◆ Source material
━━━━━━━━━━

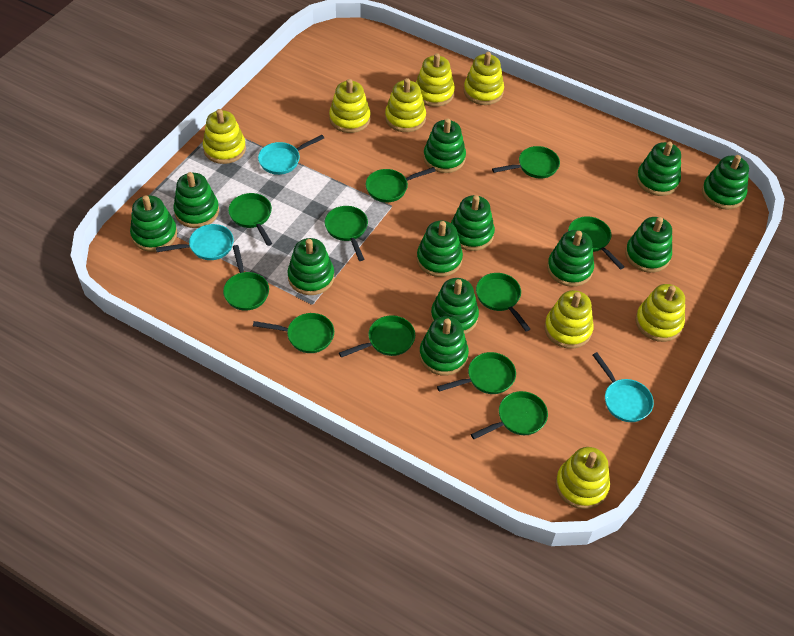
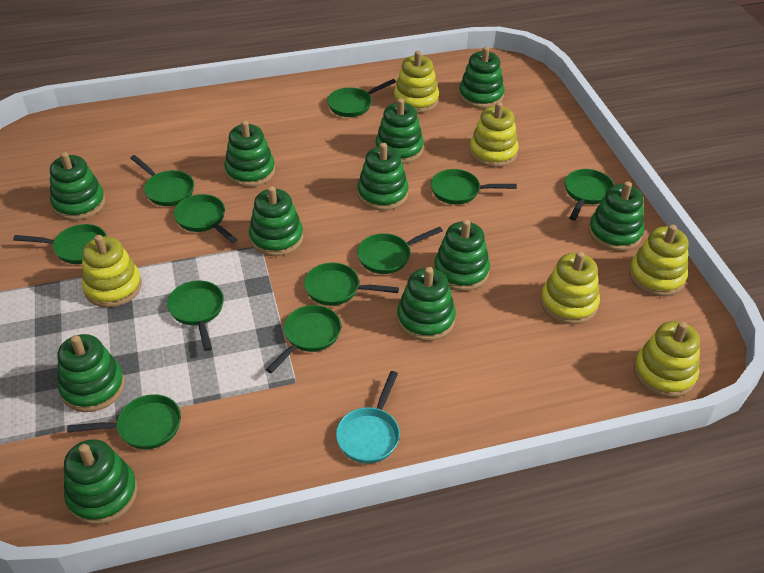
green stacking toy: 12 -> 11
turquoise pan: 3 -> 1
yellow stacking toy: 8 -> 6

━━━━━━━━━━

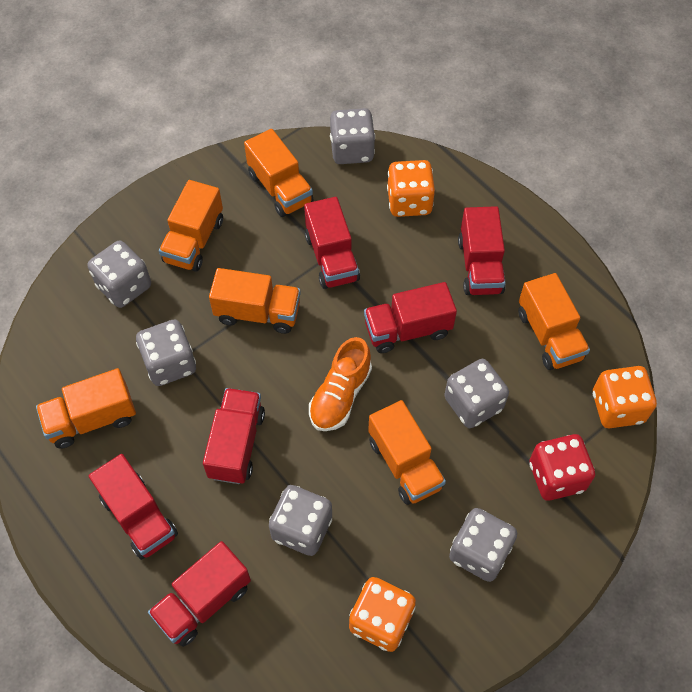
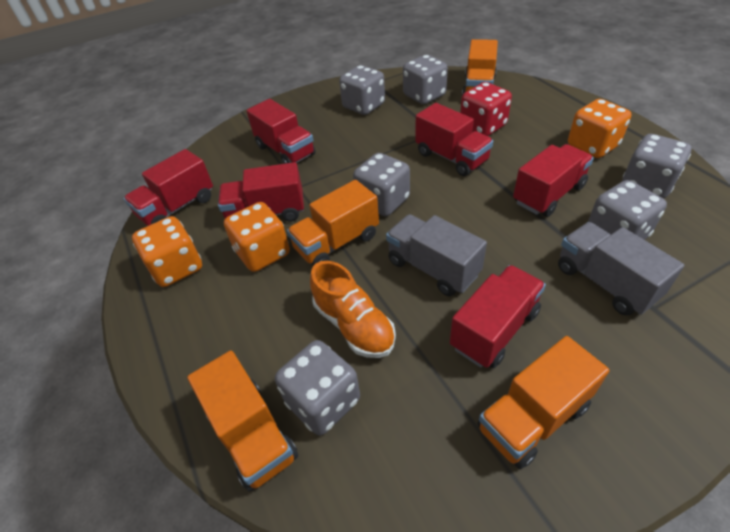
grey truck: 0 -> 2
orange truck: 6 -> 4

━━━━━━━━━━

◆ Instructions to follow
Every line above that holds "stacking" should be copied out.

◆ Task output
green stacking toy: 12 -> 11
yellow stacking toy: 8 -> 6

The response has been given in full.